Request -> Convert every line of the material below into a numbered list and skip any blank lines. Leave the pictures out of your answer.

Dataset records:
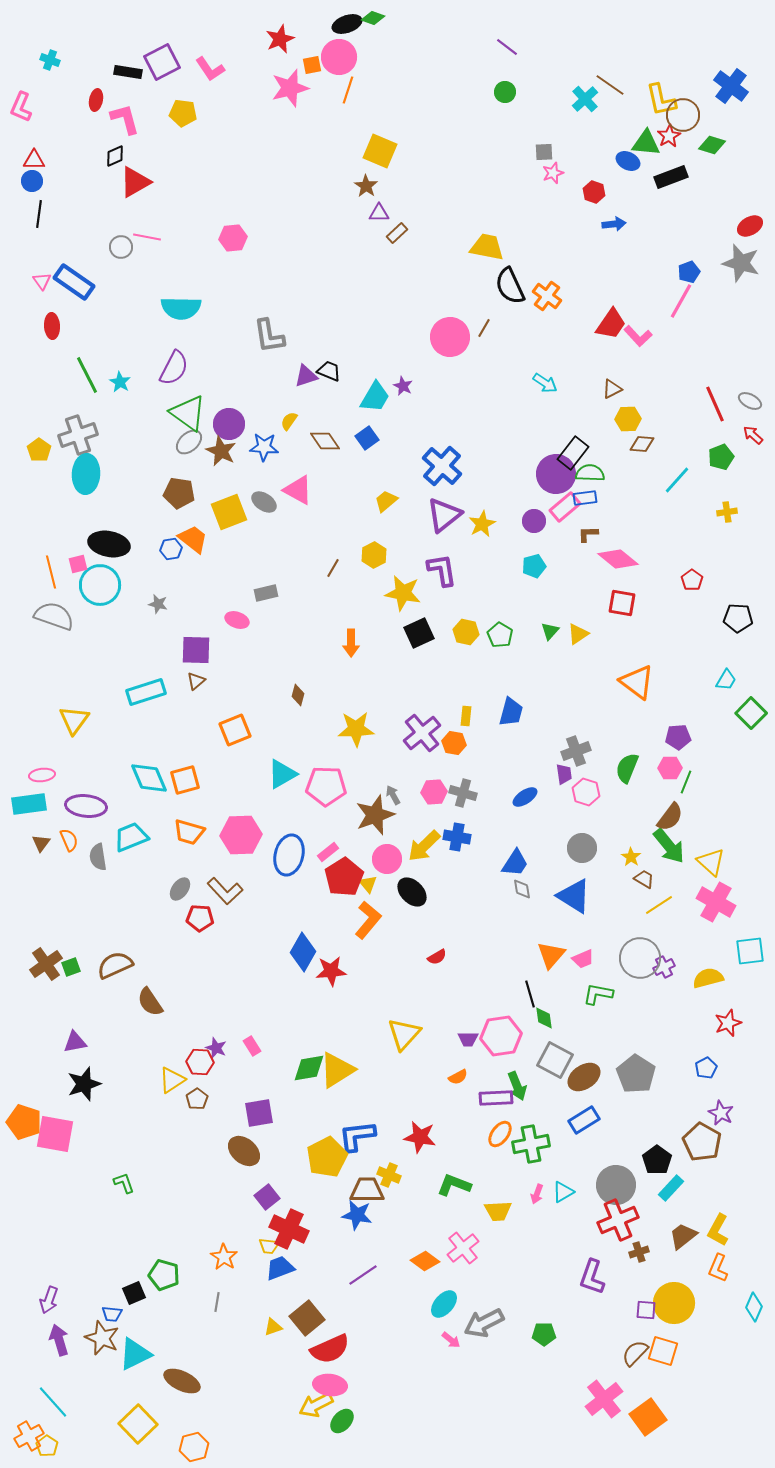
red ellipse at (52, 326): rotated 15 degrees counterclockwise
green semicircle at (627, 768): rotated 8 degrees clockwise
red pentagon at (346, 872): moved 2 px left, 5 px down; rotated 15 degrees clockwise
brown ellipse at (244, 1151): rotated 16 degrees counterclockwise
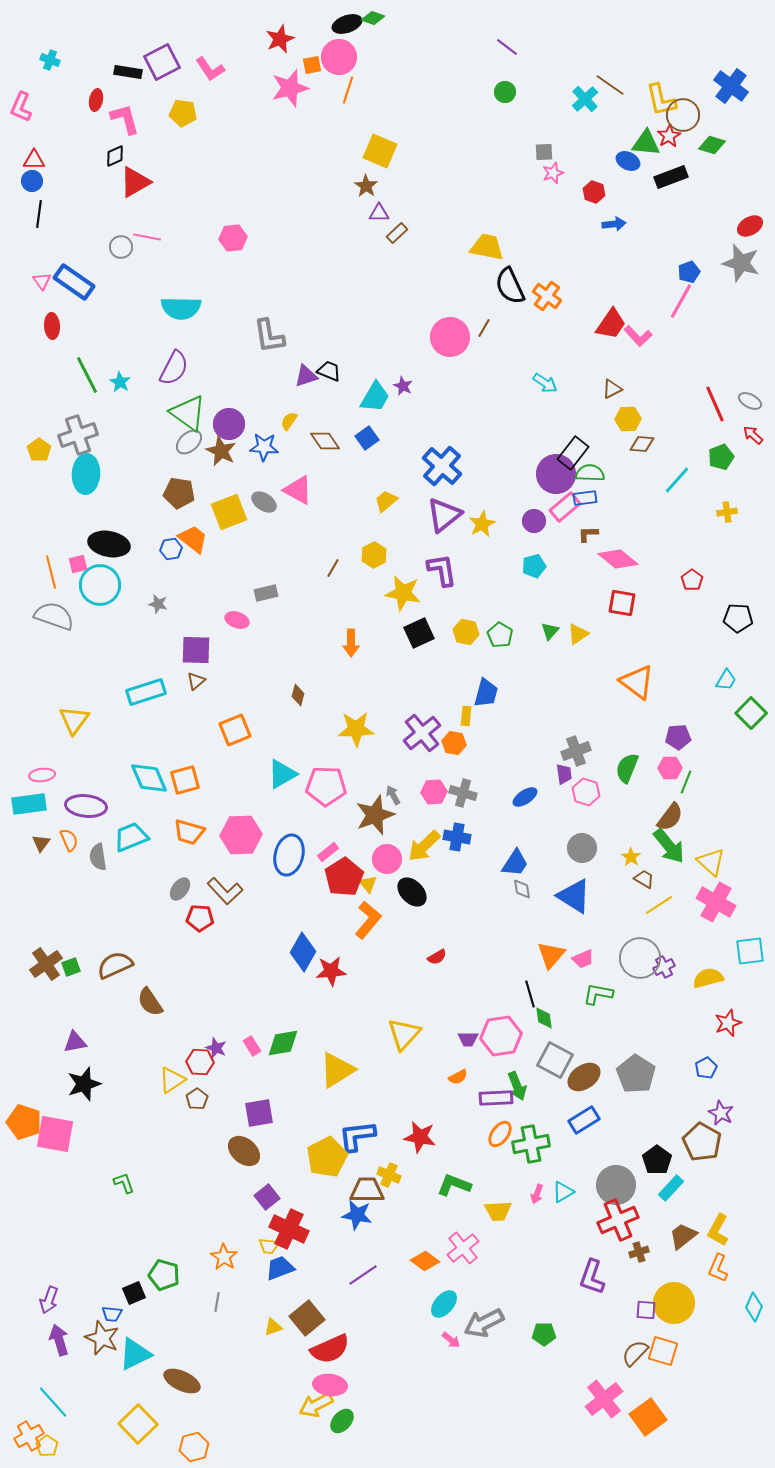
blue trapezoid at (511, 712): moved 25 px left, 19 px up
green diamond at (309, 1068): moved 26 px left, 25 px up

The result ->
1. red ellipse at (52, 326): rotated 15 degrees counterclockwise
2. green semicircle at (627, 768): rotated 8 degrees clockwise
3. red pentagon at (346, 872): moved 2 px left, 5 px down; rotated 15 degrees clockwise
4. brown ellipse at (244, 1151): rotated 16 degrees counterclockwise
5. blue trapezoid at (511, 712): moved 25 px left, 19 px up
6. green diamond at (309, 1068): moved 26 px left, 25 px up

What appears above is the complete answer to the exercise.